Excerpts from a dataset:

# # # #

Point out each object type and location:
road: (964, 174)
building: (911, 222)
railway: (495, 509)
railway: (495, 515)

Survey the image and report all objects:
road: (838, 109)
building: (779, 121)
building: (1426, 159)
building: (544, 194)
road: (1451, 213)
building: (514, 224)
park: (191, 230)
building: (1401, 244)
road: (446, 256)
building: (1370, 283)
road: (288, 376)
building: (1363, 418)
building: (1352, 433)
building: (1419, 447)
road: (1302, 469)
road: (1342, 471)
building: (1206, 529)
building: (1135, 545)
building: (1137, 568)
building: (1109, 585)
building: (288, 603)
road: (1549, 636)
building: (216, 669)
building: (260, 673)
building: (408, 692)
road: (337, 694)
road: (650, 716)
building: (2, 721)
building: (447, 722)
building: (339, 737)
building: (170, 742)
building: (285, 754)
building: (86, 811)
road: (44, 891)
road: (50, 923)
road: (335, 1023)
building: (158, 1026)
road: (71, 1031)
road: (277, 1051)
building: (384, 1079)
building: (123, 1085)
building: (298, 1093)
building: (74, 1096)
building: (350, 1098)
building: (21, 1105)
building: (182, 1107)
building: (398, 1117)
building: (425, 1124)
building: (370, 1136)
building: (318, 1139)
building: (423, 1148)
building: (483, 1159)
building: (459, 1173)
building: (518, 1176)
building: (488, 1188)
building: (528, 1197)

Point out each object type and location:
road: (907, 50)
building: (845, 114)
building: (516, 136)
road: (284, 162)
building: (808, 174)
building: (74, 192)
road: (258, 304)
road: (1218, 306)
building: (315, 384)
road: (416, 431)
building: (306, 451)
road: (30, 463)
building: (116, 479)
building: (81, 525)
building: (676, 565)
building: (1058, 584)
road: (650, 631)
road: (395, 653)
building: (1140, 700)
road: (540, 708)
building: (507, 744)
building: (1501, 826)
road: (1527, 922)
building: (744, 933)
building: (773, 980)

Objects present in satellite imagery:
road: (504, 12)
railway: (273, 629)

# # # #

Task ::
Copy the entries above exactly, leaving none out.

Written solution ::
Point out each object type and location:
road: (964, 174)
building: (911, 222)
railway: (495, 509)
railway: (495, 515)

Survey the image and report all objects:
road: (838, 109)
building: (779, 121)
building: (1426, 159)
building: (544, 194)
road: (1451, 213)
building: (514, 224)
park: (191, 230)
building: (1401, 244)
road: (446, 256)
building: (1370, 283)
road: (288, 376)
building: (1363, 418)
building: (1352, 433)
building: (1419, 447)
road: (1302, 469)
road: (1342, 471)
building: (1206, 529)
building: (1135, 545)
building: (1137, 568)
building: (1109, 585)
building: (288, 603)
road: (1549, 636)
building: (216, 669)
building: (260, 673)
building: (408, 692)
road: (337, 694)
road: (650, 716)
building: (2, 721)
building: (447, 722)
building: (339, 737)
building: (170, 742)
building: (285, 754)
building: (86, 811)
road: (44, 891)
road: (50, 923)
road: (335, 1023)
building: (158, 1026)
road: (71, 1031)
road: (277, 1051)
building: (384, 1079)
building: (123, 1085)
building: (298, 1093)
building: (74, 1096)
building: (350, 1098)
building: (21, 1105)
building: (182, 1107)
building: (398, 1117)
building: (425, 1124)
building: (370, 1136)
building: (318, 1139)
building: (423, 1148)
building: (483, 1159)
building: (459, 1173)
building: (518, 1176)
building: (488, 1188)
building: (528, 1197)

Point out each object type and location:
road: (907, 50)
building: (845, 114)
building: (516, 136)
road: (284, 162)
building: (808, 174)
building: (74, 192)
road: (258, 304)
road: (1218, 306)
building: (315, 384)
road: (416, 431)
building: (306, 451)
road: (30, 463)
building: (116, 479)
building: (81, 525)
building: (676, 565)
building: (1058, 584)
road: (650, 631)
road: (395, 653)
building: (1140, 700)
road: (540, 708)
building: (507, 744)
building: (1501, 826)
road: (1527, 922)
building: (744, 933)
building: (773, 980)

Objects present in satellite imagery:
road: (504, 12)
railway: (273, 629)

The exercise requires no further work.